> [Problem statement]
Only the lines that hold "none" should be in the answer, each copied from the data below.

————————

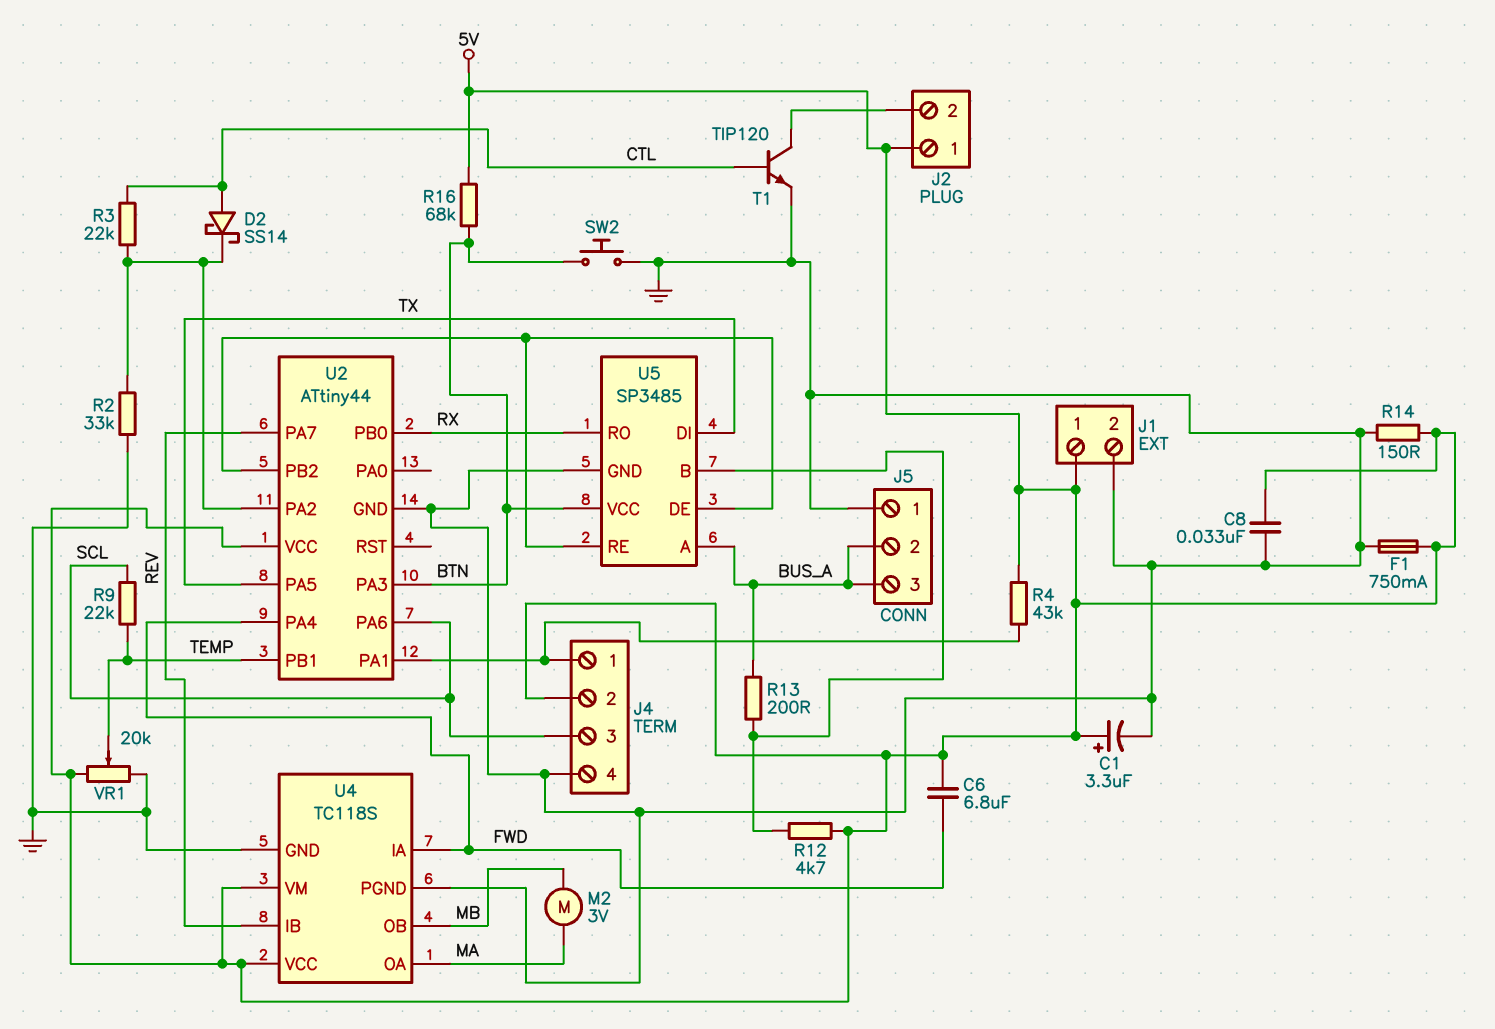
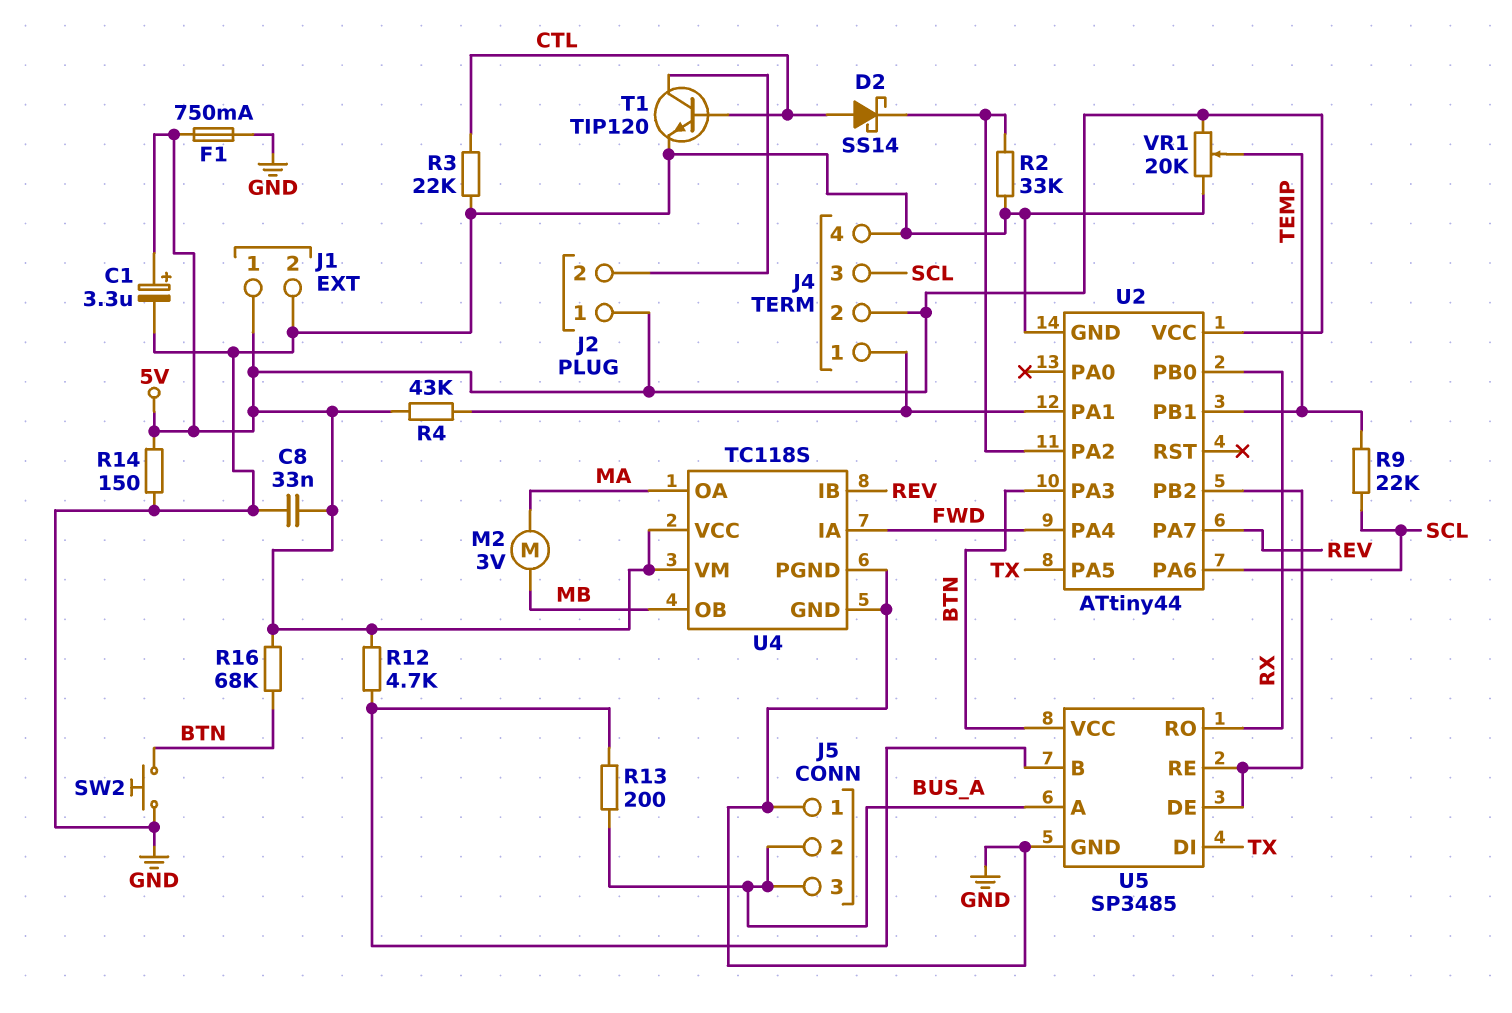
C6: 6.8uF (5V, FWD) -> none
R3: 22k (CTL, U2/PA2) -> 22k (CTL, GND)

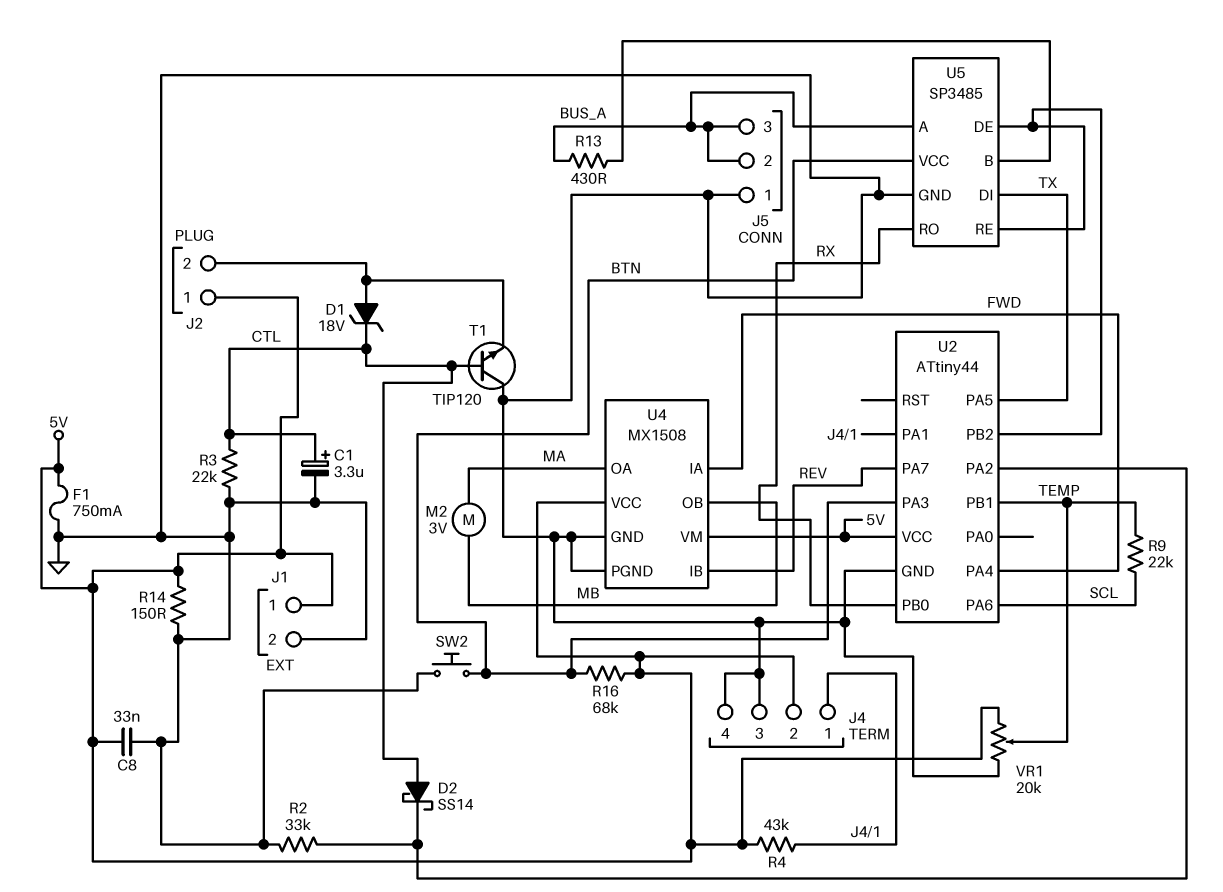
C1: 3.3uF (plus 5V, minus GND) -> 3.3uF (plus CTL, minus GND)
D1: none -> zener 18V (A J2/2, K CTL)
J4 pin 3: SCL -> GND
R12: 4.7k (5V, U5/B) -> none
R13: 200 (BUS_A, U5/B) -> 430 (BUS_A, U5/B)
T1: NPN TIP120 (B CTL, C J2/2, E GND) -> NPN TIP120 (B CTL, C GND, E J2/2)
U4: TC118S -> MX1508

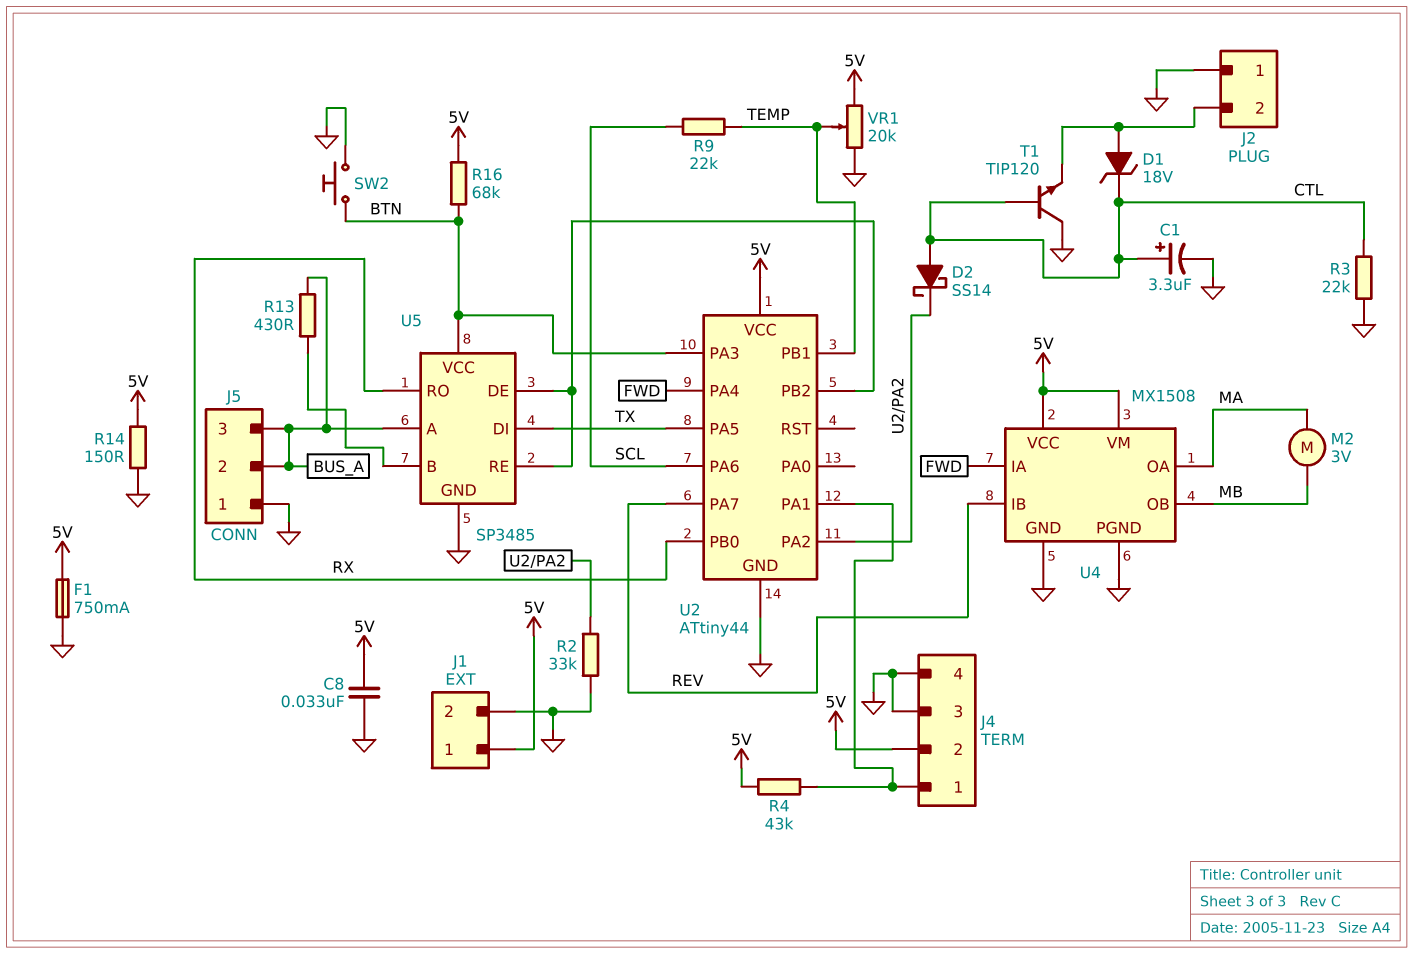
J2 pin 1: 5V -> GND

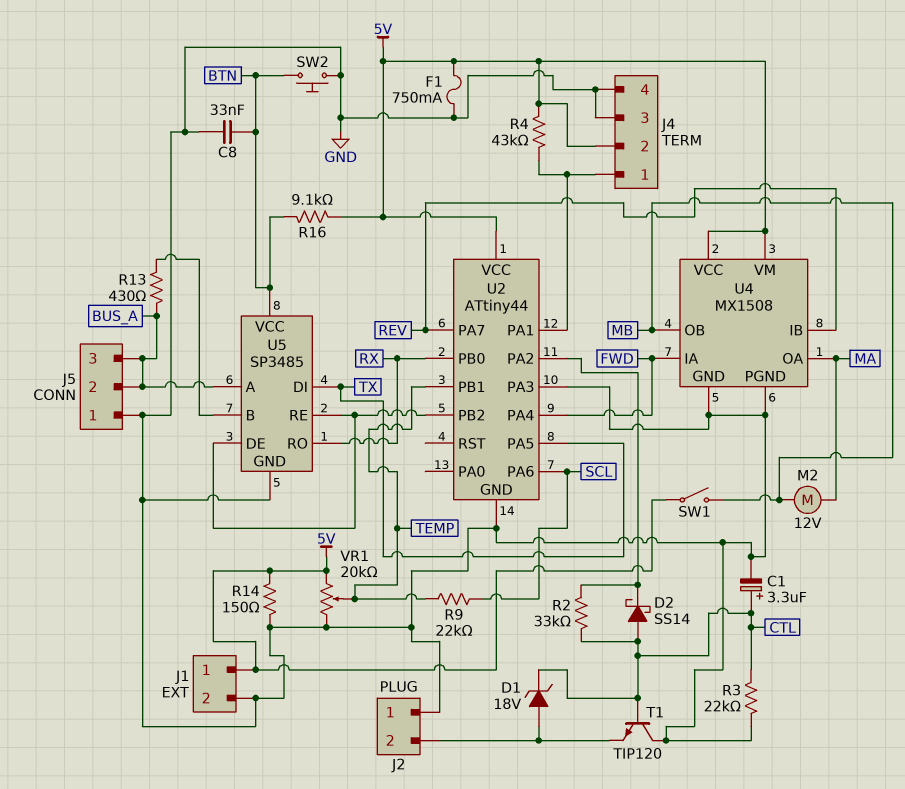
C8: 33nF (5V, GND) -> 33nF (BTN, GND)
M2: motor 3V (MA, MB) -> motor 12V (MA, MB)
R2: 33k (GND, U2/PA2) -> 33k (CTL, U2/PA2)
R16: 68k (5V, BTN) -> 9.1k (5V, BTN)
SW1: none -> switch (5V, MB)
U2 pin PA3: BTN -> GND

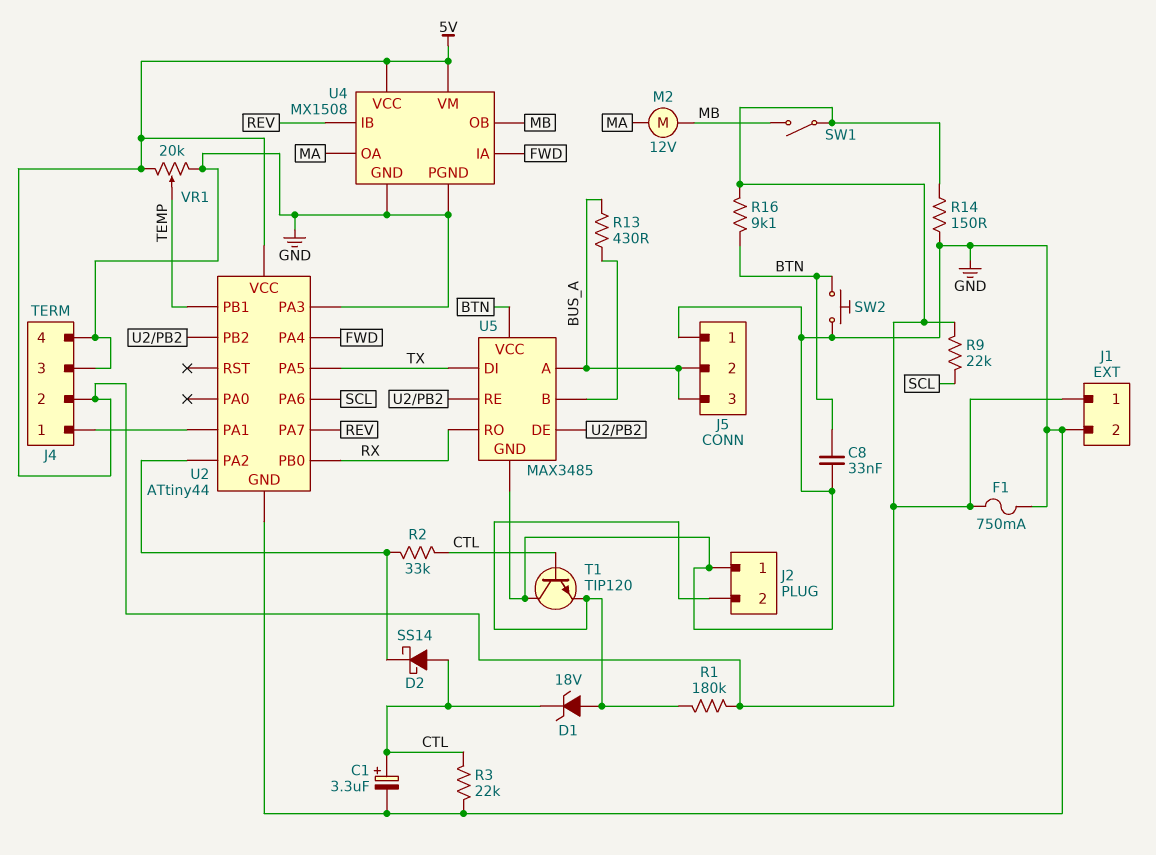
R1: none -> 180k (5V, J2/2)
R4: 43k (5V, J4/1) -> none
R9: 22k (SCL, TEMP) -> 22k (5V, SCL)
U5: SP3485 -> MAX3485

————————

> [Reply to the task]
C6: 6.8uF (5V, FWD) -> none
D1: none -> zener 18V (A J2/2, K CTL)
R12: 4.7k (5V, U5/B) -> none
SW1: none -> switch (5V, MB)
R1: none -> 180k (5V, J2/2)
R4: 43k (5V, J4/1) -> none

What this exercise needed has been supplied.